Collected data:
= = = =
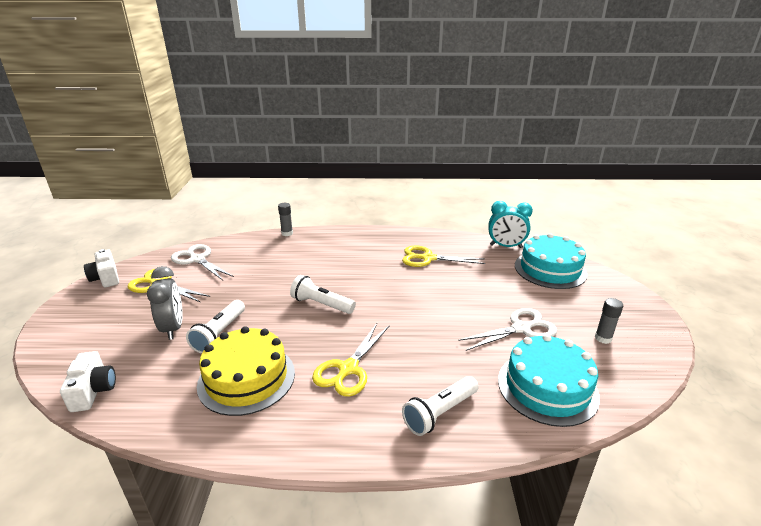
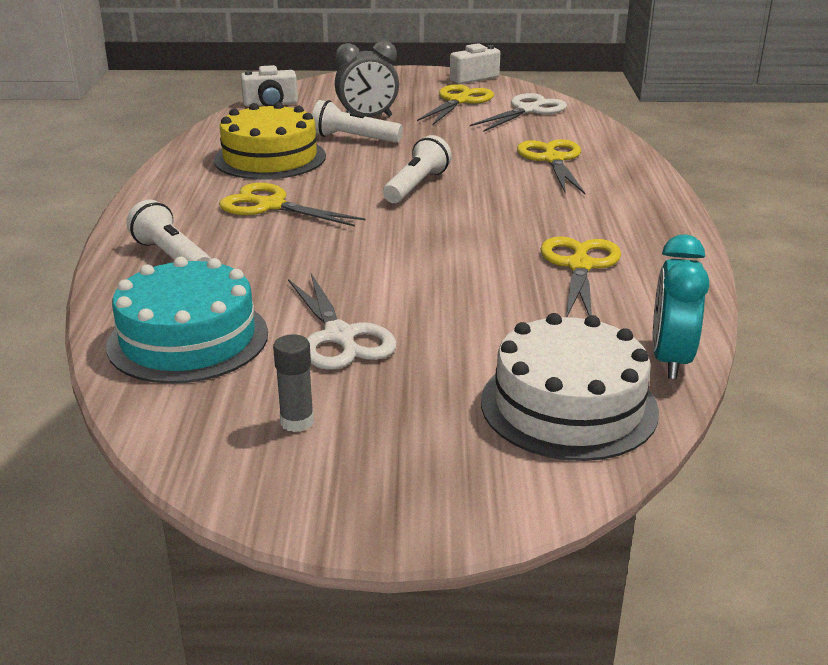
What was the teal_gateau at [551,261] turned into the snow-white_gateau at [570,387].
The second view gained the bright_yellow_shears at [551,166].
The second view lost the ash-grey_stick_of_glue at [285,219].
= = = =
Problem description: What lines in the listing above hold the string "second"? List them.

Exercise output:
The second view gained the bright_yellow_shears at [551,166].
The second view lost the ash-grey_stick_of_glue at [285,219].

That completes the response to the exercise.